Material provided section start

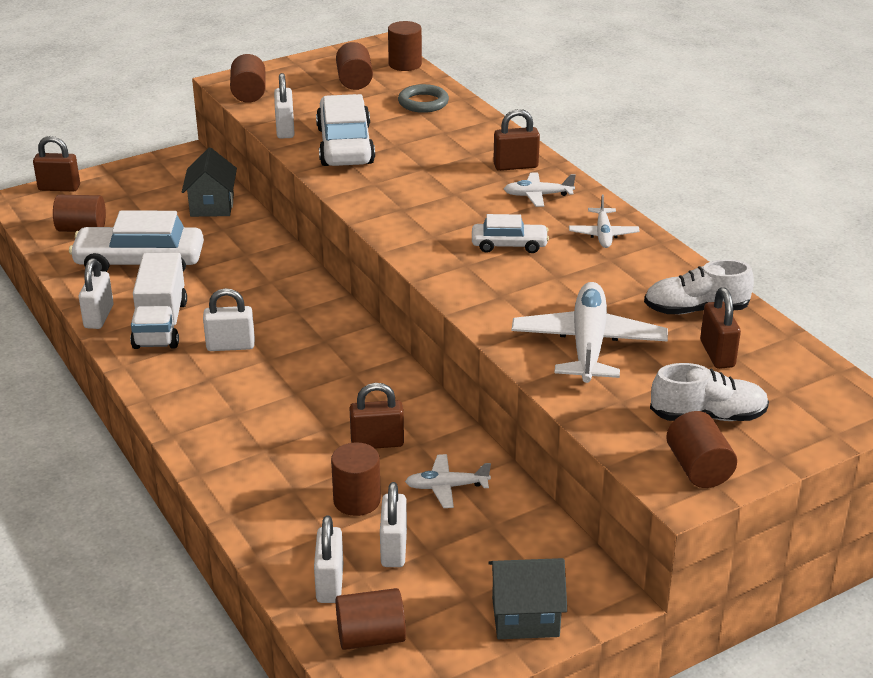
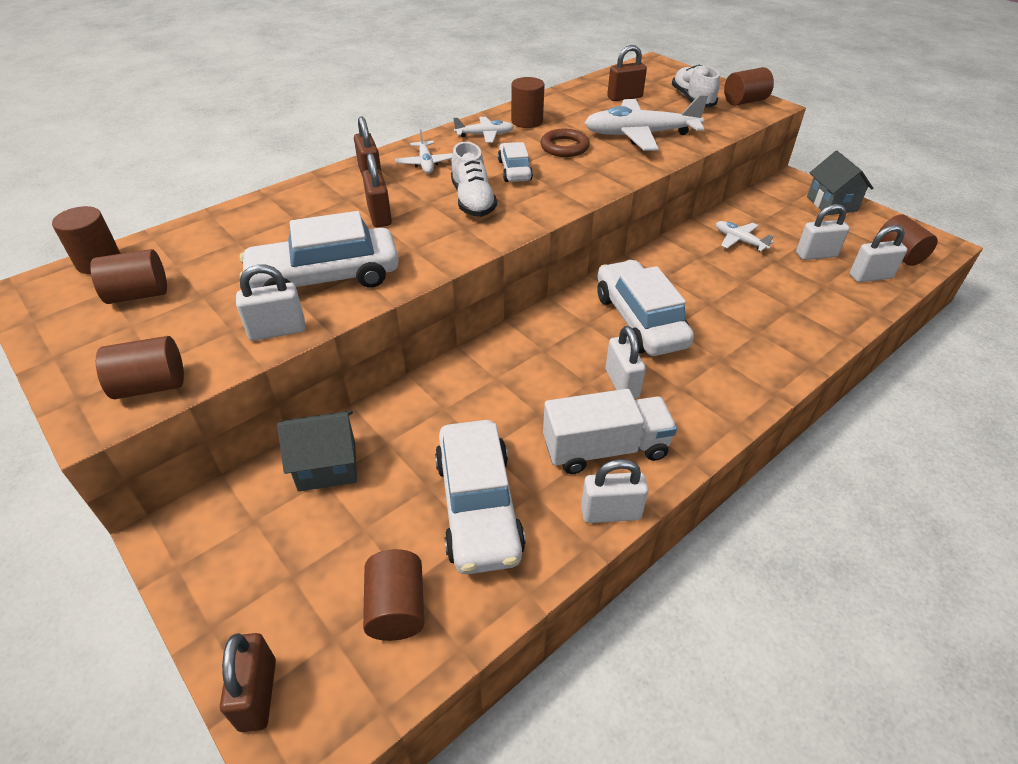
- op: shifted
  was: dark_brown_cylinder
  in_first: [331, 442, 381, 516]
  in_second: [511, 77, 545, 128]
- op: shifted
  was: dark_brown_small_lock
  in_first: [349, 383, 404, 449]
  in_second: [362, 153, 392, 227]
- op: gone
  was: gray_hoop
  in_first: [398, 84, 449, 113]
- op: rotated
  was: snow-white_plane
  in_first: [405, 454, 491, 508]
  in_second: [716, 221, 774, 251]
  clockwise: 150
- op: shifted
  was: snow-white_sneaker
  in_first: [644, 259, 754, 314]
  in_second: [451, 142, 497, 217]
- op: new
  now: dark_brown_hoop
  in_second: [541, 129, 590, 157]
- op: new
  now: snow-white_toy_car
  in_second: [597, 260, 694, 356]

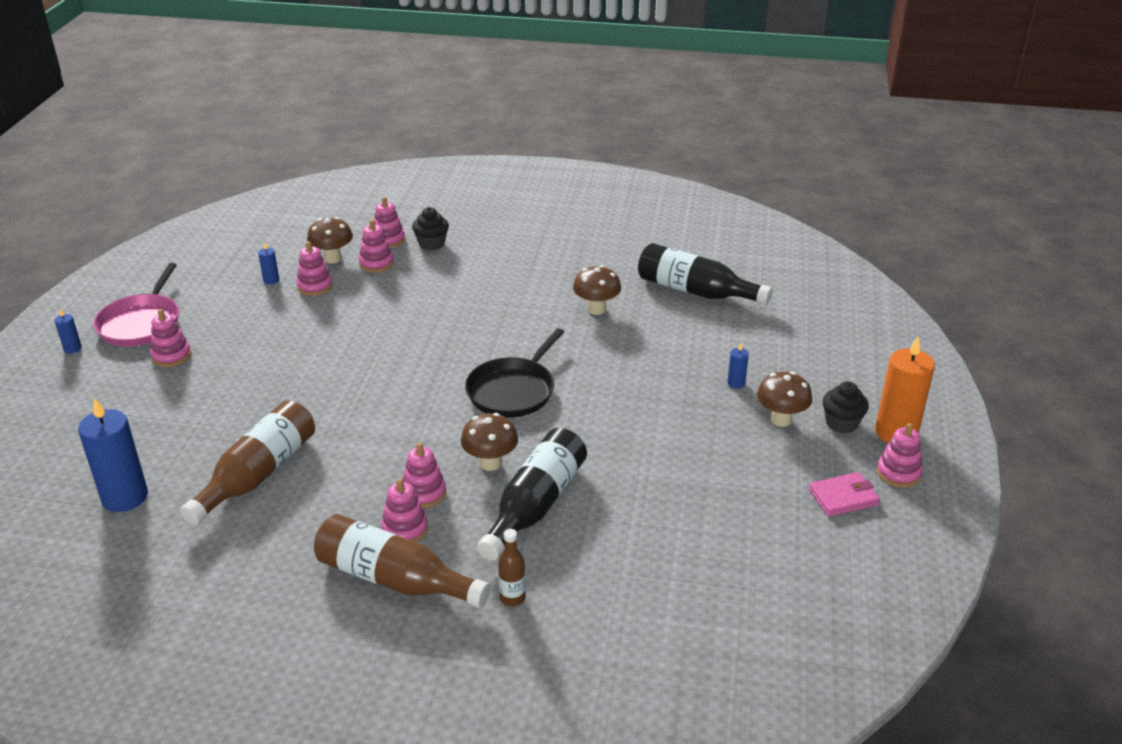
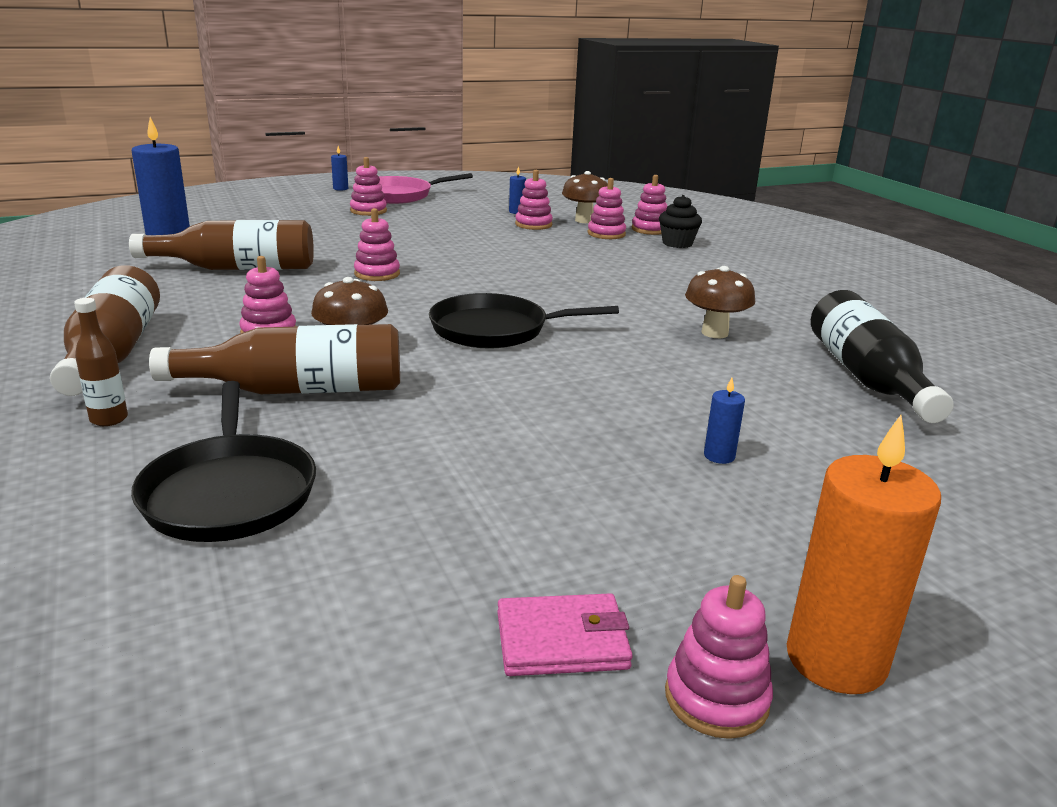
- op: shifted
  was: pink_stacking_toy
  in_first: [381, 478, 428, 542]
  in_second: [354, 208, 400, 281]
- op: repainted
  was: jet-black_bottle
  now: dark_brown_bottle
  in_first: [477, 428, 587, 561]
  in_second: [149, 324, 400, 394]
- op: gone
  was: dark_brown_mushroom
  in_first: [757, 372, 812, 427]
- op: rotated
  was: pink_wallet
  in_first: [809, 472, 880, 517]
  in_second: [497, 593, 633, 676]
  clockwise: -45
- op: gone
  was: jet-black_cupcake
  in_first: [823, 381, 869, 433]
- op: new
  now: jet-black_frying_pan
  in_second: [131, 381, 316, 542]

Material provided section end

__What is being asked__. Leave out the images and repeat the rest of the data word for word.

__Output__.
- op: shifted
  was: dark_brown_cylinder
  in_first: [331, 442, 381, 516]
  in_second: [511, 77, 545, 128]
- op: shifted
  was: dark_brown_small_lock
  in_first: [349, 383, 404, 449]
  in_second: [362, 153, 392, 227]
- op: gone
  was: gray_hoop
  in_first: [398, 84, 449, 113]
- op: rotated
  was: snow-white_plane
  in_first: [405, 454, 491, 508]
  in_second: [716, 221, 774, 251]
  clockwise: 150
- op: shifted
  was: snow-white_sneaker
  in_first: [644, 259, 754, 314]
  in_second: [451, 142, 497, 217]
- op: new
  now: dark_brown_hoop
  in_second: [541, 129, 590, 157]
- op: new
  now: snow-white_toy_car
  in_second: [597, 260, 694, 356]

- op: shifted
  was: pink_stacking_toy
  in_first: [381, 478, 428, 542]
  in_second: [354, 208, 400, 281]
- op: repainted
  was: jet-black_bottle
  now: dark_brown_bottle
  in_first: [477, 428, 587, 561]
  in_second: [149, 324, 400, 394]
- op: gone
  was: dark_brown_mushroom
  in_first: [757, 372, 812, 427]
- op: rotated
  was: pink_wallet
  in_first: [809, 472, 880, 517]
  in_second: [497, 593, 633, 676]
  clockwise: -45
- op: gone
  was: jet-black_cupcake
  in_first: [823, 381, 869, 433]
- op: new
  now: jet-black_frying_pan
  in_second: [131, 381, 316, 542]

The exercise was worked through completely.